> REQUIREMENT:
Nothing but the lines from the one containing "R3: 39k (GND, N6) -> 39k (N6, VS)" to the end of the data should be copied, exactly, and the pictures stay out.

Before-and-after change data
- Opening Delimiter -

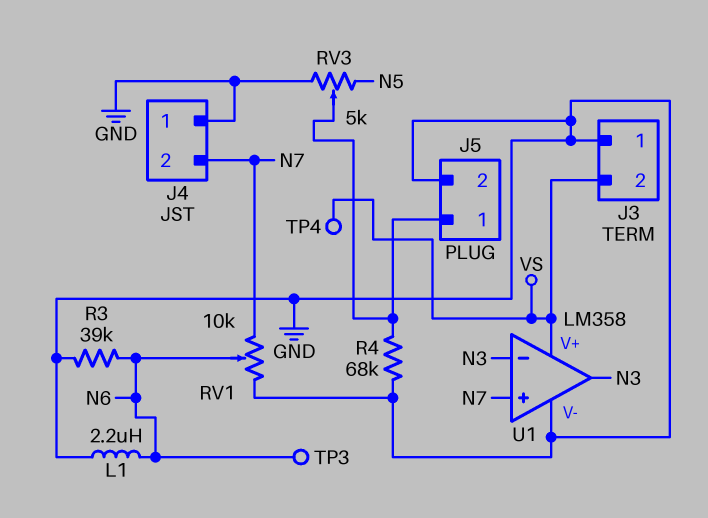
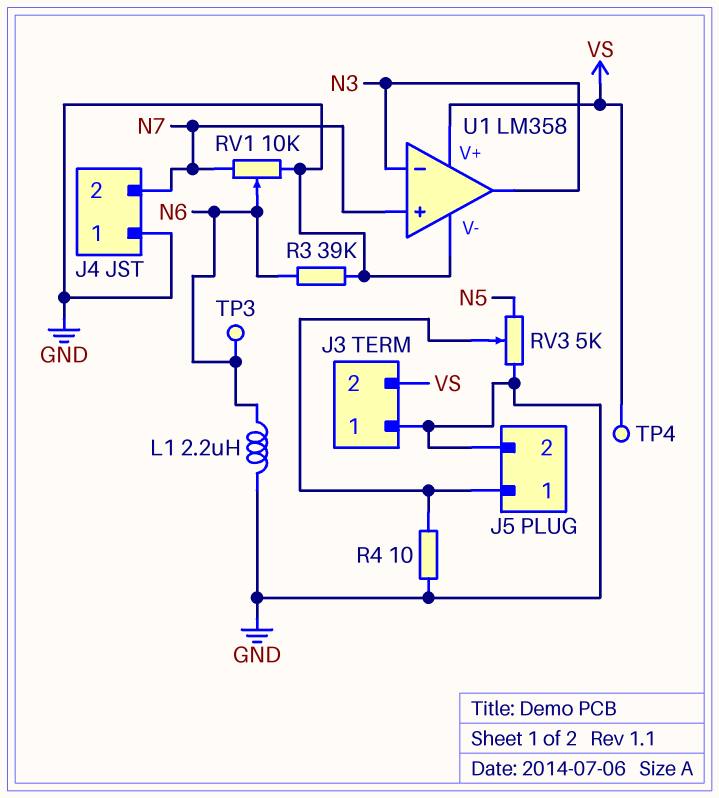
R4: 68k (GND, J5/1) -> 10 (GND, J5/1)

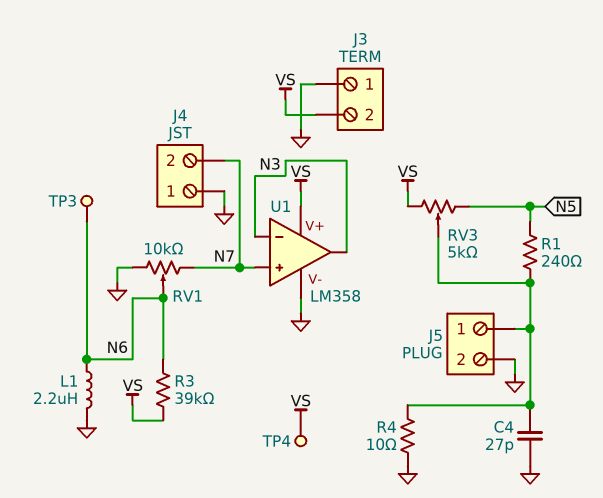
C4: none -> 27pF (GND, J5/1)
R1: none -> 240 (J5/1, N5)
R3: 39k (GND, N6) -> 39k (N6, VS)
RV3: 5k (GND, N5, wiper J5/1) -> 5k (N5, VS, wiper J5/1)

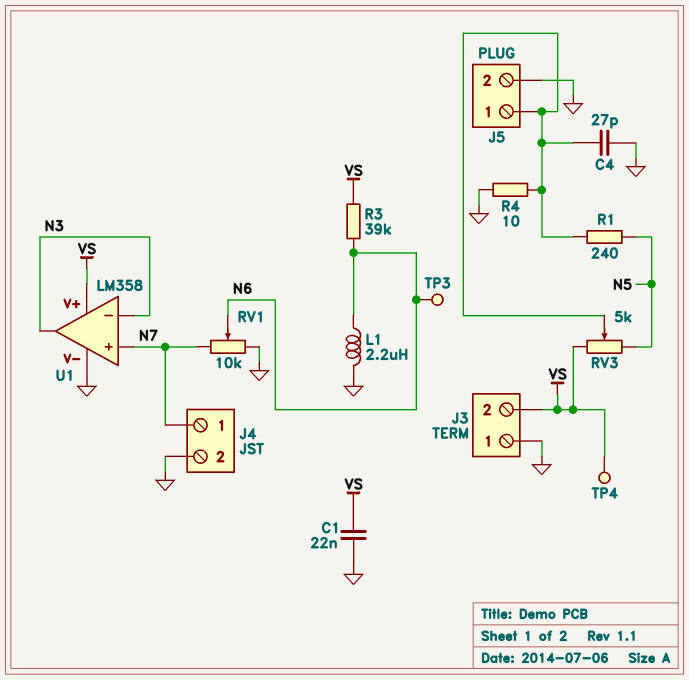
C1: none -> 22nF (GND, VS)
J4 pin 1: GND -> N7
J4 pin 2: N7 -> GND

- Closing Delimiter -

> RESPONSE AREA:
R3: 39k (GND, N6) -> 39k (N6, VS)
RV3: 5k (GND, N5, wiper J5/1) -> 5k (N5, VS, wiper J5/1)

C1: none -> 22nF (GND, VS)
J4 pin 1: GND -> N7
J4 pin 2: N7 -> GND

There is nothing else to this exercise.